Set down each of the records below exactly as it reads. No pictures go into the copy.

=== PROVIDED MATERIAL ===
--------------------

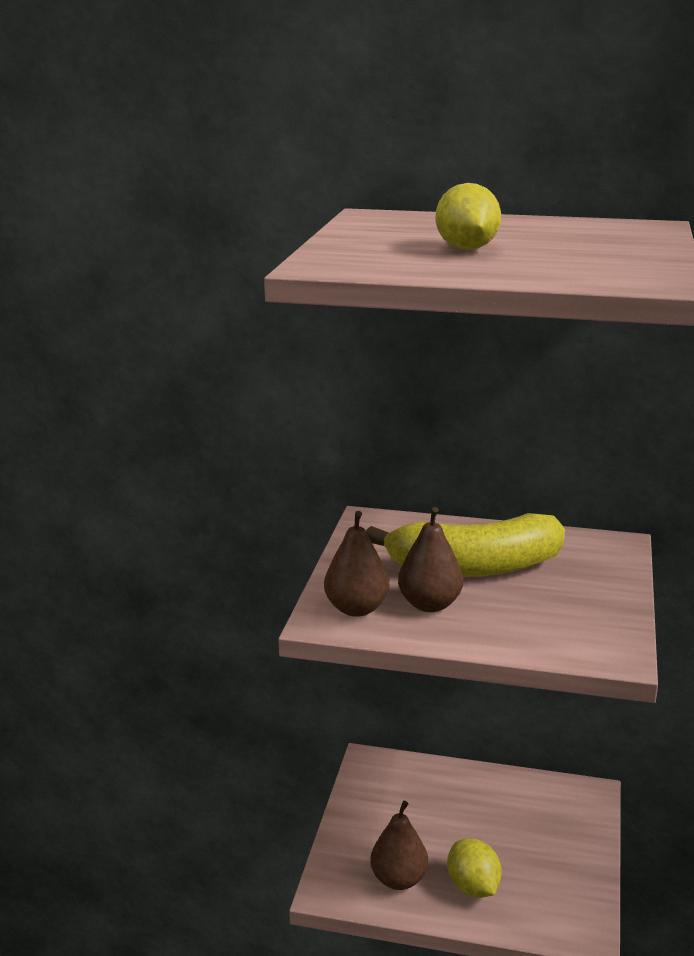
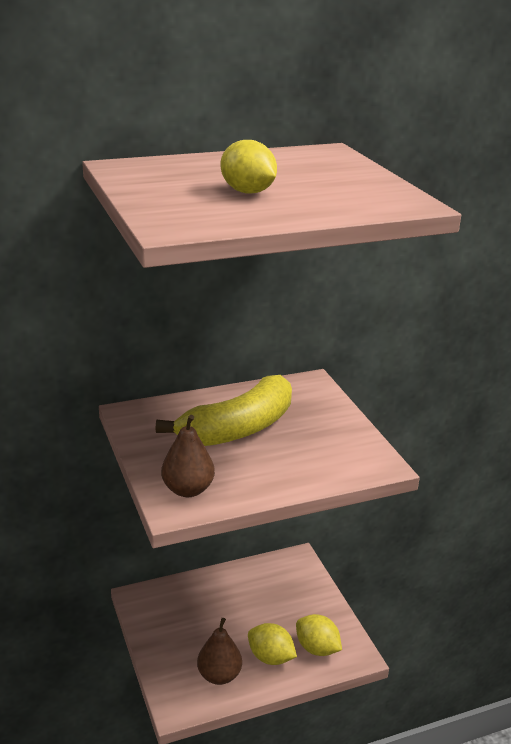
camera: 35 degrees left, 5 degrees up
brown pear [398,507,463,612] -> none
none -> yellow lemon [296,614,342,656]

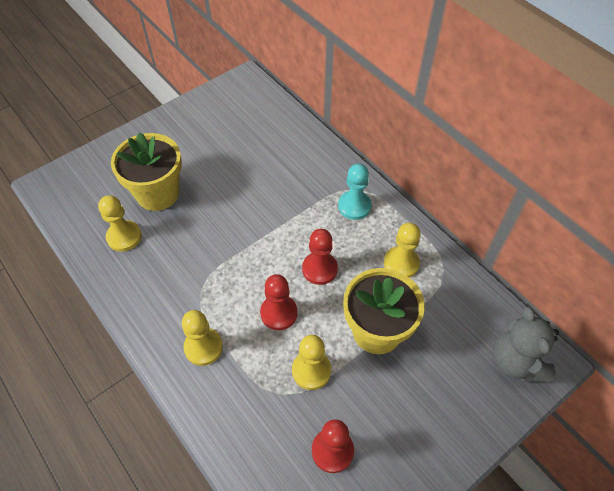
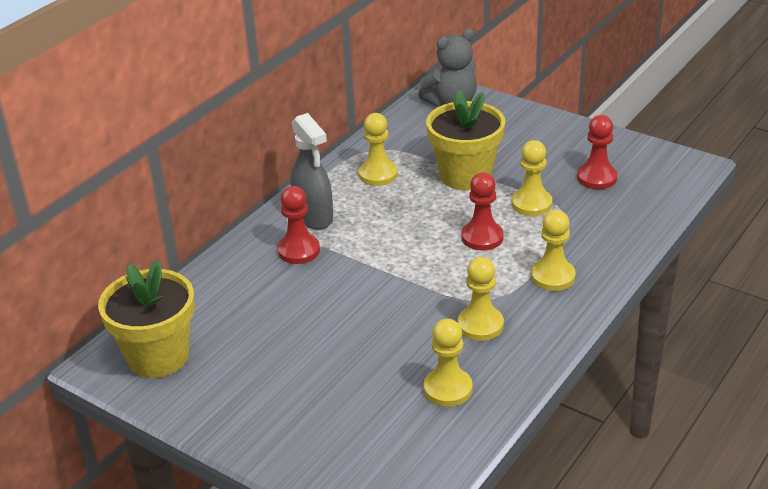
camera: 105 degrees left, 20 degrees down
yellow flower pot [111,133,182,211] -> yellow flower pot moved to [98,259,195,378]
red pawn [302,229,338,285] -> red pawn moved to [278,186,320,264]
turquoise pawn [338,164,371,220] -> grey spray bottle [290,113,333,230]
none -> yellow pawn [458,257,504,341]

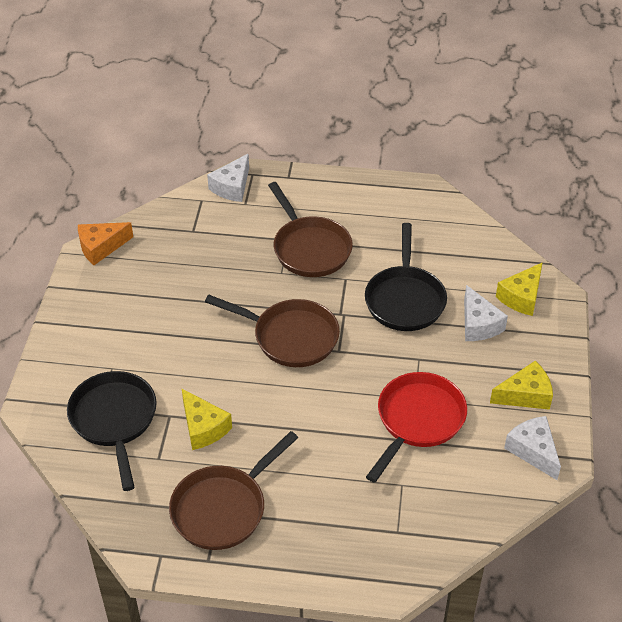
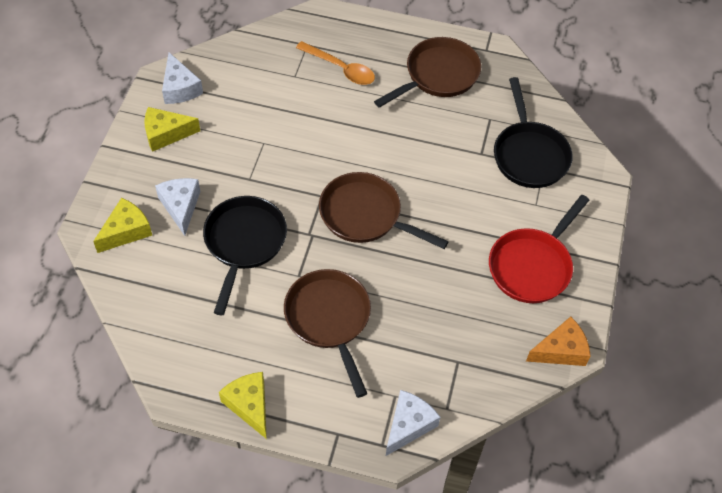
camera: 175 degrees left, 10 degrees up
yellow cheese [182,389,232,450] -> yellow cheese moved to [219,372,267,439]
red pan [366,372,467,483] -> red pan moved to [489,195,589,303]
none -> orange spoon [296,41,375,85]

--------------------

=== TASK ANSWER ===
camera: 35 degrees left, 5 degrees up
brown pear [398,507,463,612] -> none
none -> yellow lemon [296,614,342,656]

camera: 105 degrees left, 20 degrees down
yellow flower pot [111,133,182,211] -> yellow flower pot moved to [98,259,195,378]
red pawn [302,229,338,285] -> red pawn moved to [278,186,320,264]
turquoise pawn [338,164,371,220] -> grey spray bottle [290,113,333,230]
none -> yellow pawn [458,257,504,341]

camera: 175 degrees left, 10 degrees up
yellow cheese [182,389,232,450] -> yellow cheese moved to [219,372,267,439]
red pan [366,372,467,483] -> red pan moved to [489,195,589,303]
none -> orange spoon [296,41,375,85]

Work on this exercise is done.